YOUR TASK » Print all the entries exactly.

[Collected data entries]
..............................

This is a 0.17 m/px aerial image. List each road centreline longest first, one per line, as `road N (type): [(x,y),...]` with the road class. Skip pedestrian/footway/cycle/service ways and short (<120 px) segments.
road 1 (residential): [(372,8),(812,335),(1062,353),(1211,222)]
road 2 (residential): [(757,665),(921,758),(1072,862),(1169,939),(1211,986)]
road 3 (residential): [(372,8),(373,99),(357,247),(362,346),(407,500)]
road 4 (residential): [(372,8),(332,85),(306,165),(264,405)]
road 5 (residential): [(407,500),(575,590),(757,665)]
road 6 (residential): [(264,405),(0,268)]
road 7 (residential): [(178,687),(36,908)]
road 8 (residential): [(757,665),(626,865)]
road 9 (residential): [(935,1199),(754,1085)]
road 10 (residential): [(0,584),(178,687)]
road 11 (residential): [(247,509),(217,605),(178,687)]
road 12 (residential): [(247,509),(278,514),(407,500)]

..............................

ANSWER SECTION »
This is a 0.17 m/px aerial image. List each road centreline longest first, one per line, as `road N (type): [(x,y),...]` with the road class. Skip pedestrian/footway/cycle/service ways and short (<120 px) segments.
road 1 (residential): [(372,8),(812,335),(1062,353),(1211,222)]
road 2 (residential): [(757,665),(921,758),(1072,862),(1169,939),(1211,986)]
road 3 (residential): [(372,8),(373,99),(357,247),(362,346),(407,500)]
road 4 (residential): [(372,8),(332,85),(306,165),(264,405)]
road 5 (residential): [(407,500),(575,590),(757,665)]
road 6 (residential): [(264,405),(0,268)]
road 7 (residential): [(178,687),(36,908)]
road 8 (residential): [(757,665),(626,865)]
road 9 (residential): [(935,1199),(754,1085)]
road 10 (residential): [(0,584),(178,687)]
road 11 (residential): [(247,509),(217,605),(178,687)]
road 12 (residential): [(247,509),(278,514),(407,500)]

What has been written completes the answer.